- _Set task_
Gather and copy out every line of the material that contains the string "location". Case counts.

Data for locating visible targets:
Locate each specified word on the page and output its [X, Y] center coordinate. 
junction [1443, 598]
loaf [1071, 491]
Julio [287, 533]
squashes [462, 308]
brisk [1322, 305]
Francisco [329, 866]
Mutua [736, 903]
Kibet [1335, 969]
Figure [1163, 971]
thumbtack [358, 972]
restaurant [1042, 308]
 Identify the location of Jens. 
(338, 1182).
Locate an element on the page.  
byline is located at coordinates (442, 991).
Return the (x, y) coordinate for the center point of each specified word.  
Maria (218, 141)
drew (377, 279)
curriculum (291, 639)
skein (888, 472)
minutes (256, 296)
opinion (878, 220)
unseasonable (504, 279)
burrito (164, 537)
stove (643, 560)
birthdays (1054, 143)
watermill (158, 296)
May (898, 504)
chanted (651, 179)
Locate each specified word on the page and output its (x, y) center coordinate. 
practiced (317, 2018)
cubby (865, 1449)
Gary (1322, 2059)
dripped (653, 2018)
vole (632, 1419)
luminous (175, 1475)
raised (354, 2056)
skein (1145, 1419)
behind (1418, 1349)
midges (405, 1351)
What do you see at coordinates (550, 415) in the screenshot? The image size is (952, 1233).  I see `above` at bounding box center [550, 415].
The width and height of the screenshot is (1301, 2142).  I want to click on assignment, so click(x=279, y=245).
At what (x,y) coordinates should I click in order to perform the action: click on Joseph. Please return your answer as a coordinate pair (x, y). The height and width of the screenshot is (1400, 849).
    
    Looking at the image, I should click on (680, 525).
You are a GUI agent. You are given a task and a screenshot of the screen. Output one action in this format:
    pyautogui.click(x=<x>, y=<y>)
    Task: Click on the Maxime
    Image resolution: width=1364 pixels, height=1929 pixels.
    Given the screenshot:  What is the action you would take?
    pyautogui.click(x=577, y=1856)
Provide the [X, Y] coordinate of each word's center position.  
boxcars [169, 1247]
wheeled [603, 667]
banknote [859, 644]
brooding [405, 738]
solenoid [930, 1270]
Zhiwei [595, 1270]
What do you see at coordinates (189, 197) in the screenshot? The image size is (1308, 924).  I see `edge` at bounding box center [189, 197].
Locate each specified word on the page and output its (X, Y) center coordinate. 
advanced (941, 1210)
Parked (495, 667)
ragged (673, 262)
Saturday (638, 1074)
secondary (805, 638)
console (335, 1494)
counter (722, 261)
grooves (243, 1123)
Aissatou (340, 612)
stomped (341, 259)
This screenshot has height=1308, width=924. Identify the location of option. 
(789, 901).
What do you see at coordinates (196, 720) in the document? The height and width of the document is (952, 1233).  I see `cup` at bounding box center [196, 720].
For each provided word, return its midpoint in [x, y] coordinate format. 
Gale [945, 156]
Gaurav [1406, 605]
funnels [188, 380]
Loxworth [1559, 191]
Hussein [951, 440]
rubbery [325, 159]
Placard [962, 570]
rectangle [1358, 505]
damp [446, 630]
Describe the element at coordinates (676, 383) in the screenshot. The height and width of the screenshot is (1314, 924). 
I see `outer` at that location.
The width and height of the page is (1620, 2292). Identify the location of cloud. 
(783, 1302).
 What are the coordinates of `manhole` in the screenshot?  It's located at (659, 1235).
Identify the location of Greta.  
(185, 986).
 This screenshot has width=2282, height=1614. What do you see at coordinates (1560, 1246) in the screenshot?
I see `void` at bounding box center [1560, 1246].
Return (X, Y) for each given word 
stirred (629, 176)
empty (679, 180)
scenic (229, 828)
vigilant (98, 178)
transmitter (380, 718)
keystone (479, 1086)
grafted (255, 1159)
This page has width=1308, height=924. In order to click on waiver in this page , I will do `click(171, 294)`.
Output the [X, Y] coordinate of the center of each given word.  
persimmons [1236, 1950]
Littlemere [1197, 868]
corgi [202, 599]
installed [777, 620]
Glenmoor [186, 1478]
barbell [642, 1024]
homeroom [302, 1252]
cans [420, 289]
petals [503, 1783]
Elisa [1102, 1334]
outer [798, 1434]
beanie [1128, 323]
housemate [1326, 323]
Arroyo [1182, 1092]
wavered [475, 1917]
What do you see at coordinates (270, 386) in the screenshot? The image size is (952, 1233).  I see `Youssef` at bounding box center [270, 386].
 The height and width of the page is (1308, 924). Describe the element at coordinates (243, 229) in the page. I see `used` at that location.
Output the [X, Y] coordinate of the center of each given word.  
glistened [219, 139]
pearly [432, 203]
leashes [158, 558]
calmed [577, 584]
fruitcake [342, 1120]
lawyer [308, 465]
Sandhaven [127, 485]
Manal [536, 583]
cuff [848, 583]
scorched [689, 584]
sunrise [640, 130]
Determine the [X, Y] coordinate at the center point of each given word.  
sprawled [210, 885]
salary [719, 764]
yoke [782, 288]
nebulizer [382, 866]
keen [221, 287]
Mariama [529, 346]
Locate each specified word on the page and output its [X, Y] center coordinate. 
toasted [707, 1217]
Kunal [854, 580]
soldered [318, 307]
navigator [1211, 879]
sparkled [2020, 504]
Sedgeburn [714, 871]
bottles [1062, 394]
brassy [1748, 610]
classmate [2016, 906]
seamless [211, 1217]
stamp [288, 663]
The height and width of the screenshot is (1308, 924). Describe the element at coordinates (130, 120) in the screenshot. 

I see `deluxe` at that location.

- _Response for this exercise_
 Identify the location of Jens. 
This screenshot has height=1308, width=924. Identify the location of option. 
I see `outer` at that location.
The width and height of the page is (1620, 2292). Identify the location of cloud. 
Identify the location of Greta.  
 The height and width of the page is (1308, 924). Describe the element at coordinates (243, 229) in the page. I see `used` at that location.
I see `deluxe` at that location.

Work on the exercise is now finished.